Data items:
** start **

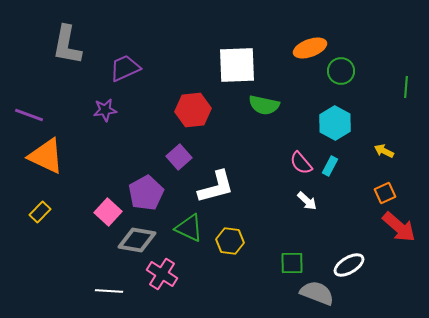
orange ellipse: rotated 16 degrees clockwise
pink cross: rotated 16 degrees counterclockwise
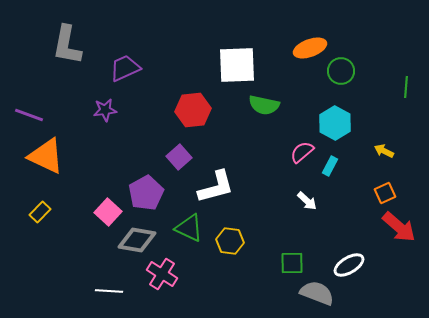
pink semicircle: moved 1 px right, 11 px up; rotated 90 degrees clockwise
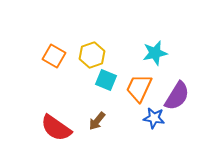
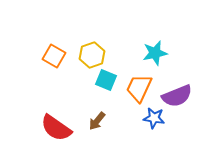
purple semicircle: rotated 36 degrees clockwise
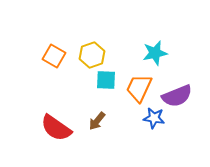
cyan square: rotated 20 degrees counterclockwise
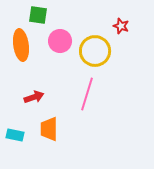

** end **

INSTRUCTIONS FOR THE TASK » Can you copy every text line from the rows above word for word, leaving the pictures out?

EXPECTED OUTPUT »
orange ellipse: rotated 16 degrees clockwise
pink cross: rotated 16 degrees counterclockwise
pink semicircle: moved 1 px right, 11 px up; rotated 90 degrees clockwise
purple semicircle: rotated 36 degrees clockwise
cyan square: rotated 20 degrees counterclockwise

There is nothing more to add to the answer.